(EXERCISE INPUTS begins)
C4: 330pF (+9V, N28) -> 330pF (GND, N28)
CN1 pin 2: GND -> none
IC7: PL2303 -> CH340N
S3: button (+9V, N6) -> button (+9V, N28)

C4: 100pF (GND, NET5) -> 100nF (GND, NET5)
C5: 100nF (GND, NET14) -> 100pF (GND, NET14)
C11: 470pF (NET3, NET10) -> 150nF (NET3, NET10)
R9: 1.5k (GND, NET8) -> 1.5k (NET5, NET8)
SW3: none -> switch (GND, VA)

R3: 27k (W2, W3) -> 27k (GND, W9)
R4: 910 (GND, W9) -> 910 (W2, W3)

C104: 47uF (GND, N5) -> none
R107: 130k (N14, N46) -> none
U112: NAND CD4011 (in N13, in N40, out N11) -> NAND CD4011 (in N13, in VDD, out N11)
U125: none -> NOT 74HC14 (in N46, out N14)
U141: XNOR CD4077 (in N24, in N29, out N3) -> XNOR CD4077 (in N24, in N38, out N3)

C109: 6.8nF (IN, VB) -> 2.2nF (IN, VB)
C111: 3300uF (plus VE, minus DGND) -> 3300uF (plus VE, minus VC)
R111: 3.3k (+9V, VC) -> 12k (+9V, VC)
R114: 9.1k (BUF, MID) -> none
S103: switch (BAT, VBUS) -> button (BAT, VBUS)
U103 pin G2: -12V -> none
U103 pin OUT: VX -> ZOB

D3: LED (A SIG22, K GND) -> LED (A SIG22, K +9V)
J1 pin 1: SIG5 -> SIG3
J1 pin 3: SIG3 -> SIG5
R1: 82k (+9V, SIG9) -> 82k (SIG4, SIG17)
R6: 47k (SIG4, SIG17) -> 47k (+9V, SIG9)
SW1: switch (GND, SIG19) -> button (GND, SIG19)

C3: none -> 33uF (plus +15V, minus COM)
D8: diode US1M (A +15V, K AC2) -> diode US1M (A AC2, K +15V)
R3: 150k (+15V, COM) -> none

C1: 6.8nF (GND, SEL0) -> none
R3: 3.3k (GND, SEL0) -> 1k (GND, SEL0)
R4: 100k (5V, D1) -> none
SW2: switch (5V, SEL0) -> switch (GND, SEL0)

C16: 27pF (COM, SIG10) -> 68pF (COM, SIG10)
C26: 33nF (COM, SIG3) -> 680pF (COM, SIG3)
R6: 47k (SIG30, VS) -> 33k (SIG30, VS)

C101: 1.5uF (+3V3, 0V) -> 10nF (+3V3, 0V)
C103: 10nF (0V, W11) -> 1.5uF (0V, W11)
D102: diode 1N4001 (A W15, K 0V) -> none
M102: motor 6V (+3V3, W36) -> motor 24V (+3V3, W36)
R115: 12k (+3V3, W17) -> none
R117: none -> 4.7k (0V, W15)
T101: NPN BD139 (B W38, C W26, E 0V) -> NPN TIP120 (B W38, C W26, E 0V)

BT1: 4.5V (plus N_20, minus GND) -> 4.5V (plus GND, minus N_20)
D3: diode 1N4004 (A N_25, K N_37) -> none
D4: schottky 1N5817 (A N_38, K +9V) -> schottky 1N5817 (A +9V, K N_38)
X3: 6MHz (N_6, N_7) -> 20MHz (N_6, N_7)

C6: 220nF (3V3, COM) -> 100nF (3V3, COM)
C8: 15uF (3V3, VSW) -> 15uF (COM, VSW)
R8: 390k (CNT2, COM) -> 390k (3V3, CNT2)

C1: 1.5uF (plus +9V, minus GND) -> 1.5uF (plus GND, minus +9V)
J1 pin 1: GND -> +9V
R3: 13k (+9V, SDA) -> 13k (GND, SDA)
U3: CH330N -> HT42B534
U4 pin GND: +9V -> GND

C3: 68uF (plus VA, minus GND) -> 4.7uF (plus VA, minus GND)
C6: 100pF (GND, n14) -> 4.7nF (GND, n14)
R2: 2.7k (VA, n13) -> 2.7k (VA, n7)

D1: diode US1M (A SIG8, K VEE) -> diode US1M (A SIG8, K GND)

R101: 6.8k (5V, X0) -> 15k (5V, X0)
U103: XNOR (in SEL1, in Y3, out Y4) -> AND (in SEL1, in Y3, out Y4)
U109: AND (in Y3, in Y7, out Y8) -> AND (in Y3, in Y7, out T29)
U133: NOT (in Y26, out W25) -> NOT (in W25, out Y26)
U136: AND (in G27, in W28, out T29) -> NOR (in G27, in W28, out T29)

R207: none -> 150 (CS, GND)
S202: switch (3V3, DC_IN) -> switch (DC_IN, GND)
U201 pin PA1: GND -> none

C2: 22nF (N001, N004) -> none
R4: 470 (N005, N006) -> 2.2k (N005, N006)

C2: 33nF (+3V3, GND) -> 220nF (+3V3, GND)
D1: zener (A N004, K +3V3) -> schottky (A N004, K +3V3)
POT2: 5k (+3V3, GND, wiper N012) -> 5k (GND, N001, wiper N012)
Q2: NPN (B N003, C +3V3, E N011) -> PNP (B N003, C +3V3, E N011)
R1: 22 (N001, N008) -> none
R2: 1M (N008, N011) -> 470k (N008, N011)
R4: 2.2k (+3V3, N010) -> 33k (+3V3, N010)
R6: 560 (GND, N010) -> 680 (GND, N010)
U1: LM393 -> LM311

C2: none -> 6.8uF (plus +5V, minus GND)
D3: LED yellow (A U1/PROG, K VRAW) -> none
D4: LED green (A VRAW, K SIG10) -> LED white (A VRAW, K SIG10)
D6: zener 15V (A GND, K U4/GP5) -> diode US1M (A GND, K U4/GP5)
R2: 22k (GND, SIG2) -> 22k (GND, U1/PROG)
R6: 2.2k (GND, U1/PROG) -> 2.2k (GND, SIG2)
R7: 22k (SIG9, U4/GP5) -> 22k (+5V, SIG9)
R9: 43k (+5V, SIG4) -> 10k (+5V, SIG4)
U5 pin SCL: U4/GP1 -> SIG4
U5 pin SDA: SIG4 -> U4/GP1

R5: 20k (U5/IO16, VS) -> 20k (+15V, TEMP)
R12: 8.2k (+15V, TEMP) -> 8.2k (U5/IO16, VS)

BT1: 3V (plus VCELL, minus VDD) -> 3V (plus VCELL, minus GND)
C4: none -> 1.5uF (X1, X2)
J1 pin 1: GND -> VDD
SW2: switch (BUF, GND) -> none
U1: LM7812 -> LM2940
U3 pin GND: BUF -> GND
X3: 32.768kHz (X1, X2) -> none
(EXERCISE INPUTS ends)
§ HOW TO COMPLETE THIS TASK:
Each line must be given again exactly as written above.

§ TASK RESPONSE:
C4: 330pF (+9V, N28) -> 330pF (GND, N28)
CN1 pin 2: GND -> none
IC7: PL2303 -> CH340N
S3: button (+9V, N6) -> button (+9V, N28)

C4: 100pF (GND, NET5) -> 100nF (GND, NET5)
C5: 100nF (GND, NET14) -> 100pF (GND, NET14)
C11: 470pF (NET3, NET10) -> 150nF (NET3, NET10)
R9: 1.5k (GND, NET8) -> 1.5k (NET5, NET8)
SW3: none -> switch (GND, VA)

R3: 27k (W2, W3) -> 27k (GND, W9)
R4: 910 (GND, W9) -> 910 (W2, W3)

C104: 47uF (GND, N5) -> none
R107: 130k (N14, N46) -> none
U112: NAND CD4011 (in N13, in N40, out N11) -> NAND CD4011 (in N13, in VDD, out N11)
U125: none -> NOT 74HC14 (in N46, out N14)
U141: XNOR CD4077 (in N24, in N29, out N3) -> XNOR CD4077 (in N24, in N38, out N3)

C109: 6.8nF (IN, VB) -> 2.2nF (IN, VB)
C111: 3300uF (plus VE, minus DGND) -> 3300uF (plus VE, minus VC)
R111: 3.3k (+9V, VC) -> 12k (+9V, VC)
R114: 9.1k (BUF, MID) -> none
S103: switch (BAT, VBUS) -> button (BAT, VBUS)
U103 pin G2: -12V -> none
U103 pin OUT: VX -> ZOB

D3: LED (A SIG22, K GND) -> LED (A SIG22, K +9V)
J1 pin 1: SIG5 -> SIG3
J1 pin 3: SIG3 -> SIG5
R1: 82k (+9V, SIG9) -> 82k (SIG4, SIG17)
R6: 47k (SIG4, SIG17) -> 47k (+9V, SIG9)
SW1: switch (GND, SIG19) -> button (GND, SIG19)

C3: none -> 33uF (plus +15V, minus COM)
D8: diode US1M (A +15V, K AC2) -> diode US1M (A AC2, K +15V)
R3: 150k (+15V, COM) -> none

C1: 6.8nF (GND, SEL0) -> none
R3: 3.3k (GND, SEL0) -> 1k (GND, SEL0)
R4: 100k (5V, D1) -> none
SW2: switch (5V, SEL0) -> switch (GND, SEL0)

C16: 27pF (COM, SIG10) -> 68pF (COM, SIG10)
C26: 33nF (COM, SIG3) -> 680pF (COM, SIG3)
R6: 47k (SIG30, VS) -> 33k (SIG30, VS)

C101: 1.5uF (+3V3, 0V) -> 10nF (+3V3, 0V)
C103: 10nF (0V, W11) -> 1.5uF (0V, W11)
D102: diode 1N4001 (A W15, K 0V) -> none
M102: motor 6V (+3V3, W36) -> motor 24V (+3V3, W36)
R115: 12k (+3V3, W17) -> none
R117: none -> 4.7k (0V, W15)
T101: NPN BD139 (B W38, C W26, E 0V) -> NPN TIP120 (B W38, C W26, E 0V)

BT1: 4.5V (plus N_20, minus GND) -> 4.5V (plus GND, minus N_20)
D3: diode 1N4004 (A N_25, K N_37) -> none
D4: schottky 1N5817 (A N_38, K +9V) -> schottky 1N5817 (A +9V, K N_38)
X3: 6MHz (N_6, N_7) -> 20MHz (N_6, N_7)

C6: 220nF (3V3, COM) -> 100nF (3V3, COM)
C8: 15uF (3V3, VSW) -> 15uF (COM, VSW)
R8: 390k (CNT2, COM) -> 390k (3V3, CNT2)

C1: 1.5uF (plus +9V, minus GND) -> 1.5uF (plus GND, minus +9V)
J1 pin 1: GND -> +9V
R3: 13k (+9V, SDA) -> 13k (GND, SDA)
U3: CH330N -> HT42B534
U4 pin GND: +9V -> GND

C3: 68uF (plus VA, minus GND) -> 4.7uF (plus VA, minus GND)
C6: 100pF (GND, n14) -> 4.7nF (GND, n14)
R2: 2.7k (VA, n13) -> 2.7k (VA, n7)

D1: diode US1M (A SIG8, K VEE) -> diode US1M (A SIG8, K GND)

R101: 6.8k (5V, X0) -> 15k (5V, X0)
U103: XNOR (in SEL1, in Y3, out Y4) -> AND (in SEL1, in Y3, out Y4)
U109: AND (in Y3, in Y7, out Y8) -> AND (in Y3, in Y7, out T29)
U133: NOT (in Y26, out W25) -> NOT (in W25, out Y26)
U136: AND (in G27, in W28, out T29) -> NOR (in G27, in W28, out T29)

R207: none -> 150 (CS, GND)
S202: switch (3V3, DC_IN) -> switch (DC_IN, GND)
U201 pin PA1: GND -> none

C2: 22nF (N001, N004) -> none
R4: 470 (N005, N006) -> 2.2k (N005, N006)

C2: 33nF (+3V3, GND) -> 220nF (+3V3, GND)
D1: zener (A N004, K +3V3) -> schottky (A N004, K +3V3)
POT2: 5k (+3V3, GND, wiper N012) -> 5k (GND, N001, wiper N012)
Q2: NPN (B N003, C +3V3, E N011) -> PNP (B N003, C +3V3, E N011)
R1: 22 (N001, N008) -> none
R2: 1M (N008, N011) -> 470k (N008, N011)
R4: 2.2k (+3V3, N010) -> 33k (+3V3, N010)
R6: 560 (GND, N010) -> 680 (GND, N010)
U1: LM393 -> LM311

C2: none -> 6.8uF (plus +5V, minus GND)
D3: LED yellow (A U1/PROG, K VRAW) -> none
D4: LED green (A VRAW, K SIG10) -> LED white (A VRAW, K SIG10)
D6: zener 15V (A GND, K U4/GP5) -> diode US1M (A GND, K U4/GP5)
R2: 22k (GND, SIG2) -> 22k (GND, U1/PROG)
R6: 2.2k (GND, U1/PROG) -> 2.2k (GND, SIG2)
R7: 22k (SIG9, U4/GP5) -> 22k (+5V, SIG9)
R9: 43k (+5V, SIG4) -> 10k (+5V, SIG4)
U5 pin SCL: U4/GP1 -> SIG4
U5 pin SDA: SIG4 -> U4/GP1

R5: 20k (U5/IO16, VS) -> 20k (+15V, TEMP)
R12: 8.2k (+15V, TEMP) -> 8.2k (U5/IO16, VS)

BT1: 3V (plus VCELL, minus VDD) -> 3V (plus VCELL, minus GND)
C4: none -> 1.5uF (X1, X2)
J1 pin 1: GND -> VDD
SW2: switch (BUF, GND) -> none
U1: LM7812 -> LM2940
U3 pin GND: BUF -> GND
X3: 32.768kHz (X1, X2) -> none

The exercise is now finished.